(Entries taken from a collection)
━━━━━━━━━━━━━━━━━━━━
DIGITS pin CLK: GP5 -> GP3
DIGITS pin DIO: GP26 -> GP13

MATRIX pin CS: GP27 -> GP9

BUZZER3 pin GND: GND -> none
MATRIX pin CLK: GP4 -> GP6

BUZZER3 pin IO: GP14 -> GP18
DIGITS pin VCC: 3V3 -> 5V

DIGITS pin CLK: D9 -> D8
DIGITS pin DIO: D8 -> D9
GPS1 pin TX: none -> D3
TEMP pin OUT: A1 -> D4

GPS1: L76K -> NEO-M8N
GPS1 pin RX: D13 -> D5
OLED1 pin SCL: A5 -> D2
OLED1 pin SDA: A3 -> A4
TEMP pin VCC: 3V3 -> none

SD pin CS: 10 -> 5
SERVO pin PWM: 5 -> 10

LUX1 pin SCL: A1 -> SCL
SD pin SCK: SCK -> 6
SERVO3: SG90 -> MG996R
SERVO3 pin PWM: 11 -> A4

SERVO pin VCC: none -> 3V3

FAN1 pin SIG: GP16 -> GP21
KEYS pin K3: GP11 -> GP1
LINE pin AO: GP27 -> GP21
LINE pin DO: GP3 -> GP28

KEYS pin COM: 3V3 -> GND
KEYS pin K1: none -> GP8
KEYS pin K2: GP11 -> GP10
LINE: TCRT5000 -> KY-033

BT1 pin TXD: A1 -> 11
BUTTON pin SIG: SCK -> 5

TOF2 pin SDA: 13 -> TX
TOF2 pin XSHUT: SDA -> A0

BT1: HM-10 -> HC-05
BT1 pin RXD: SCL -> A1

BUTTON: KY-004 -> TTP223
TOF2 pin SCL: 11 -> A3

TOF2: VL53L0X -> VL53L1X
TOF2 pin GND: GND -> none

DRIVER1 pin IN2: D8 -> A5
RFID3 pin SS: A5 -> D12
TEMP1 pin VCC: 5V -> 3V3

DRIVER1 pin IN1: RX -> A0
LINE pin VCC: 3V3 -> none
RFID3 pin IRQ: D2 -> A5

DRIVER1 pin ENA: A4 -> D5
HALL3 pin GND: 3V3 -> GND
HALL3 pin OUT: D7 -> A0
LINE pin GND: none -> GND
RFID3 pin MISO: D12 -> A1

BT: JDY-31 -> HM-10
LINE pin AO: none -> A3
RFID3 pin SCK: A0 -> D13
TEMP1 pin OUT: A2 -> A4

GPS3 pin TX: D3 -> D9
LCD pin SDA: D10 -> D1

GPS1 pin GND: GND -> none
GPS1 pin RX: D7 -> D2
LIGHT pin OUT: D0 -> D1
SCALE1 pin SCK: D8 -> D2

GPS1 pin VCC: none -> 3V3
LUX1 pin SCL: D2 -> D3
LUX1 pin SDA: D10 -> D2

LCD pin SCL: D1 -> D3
━━━━━━━━━━━━━━━━━━━━
**Work task:** Which lines of the data include the word "MATRIX"? Copy each one.

**Answer to this problem:**
MATRIX pin CS: GP27 -> GP9
MATRIX pin CLK: GP4 -> GP6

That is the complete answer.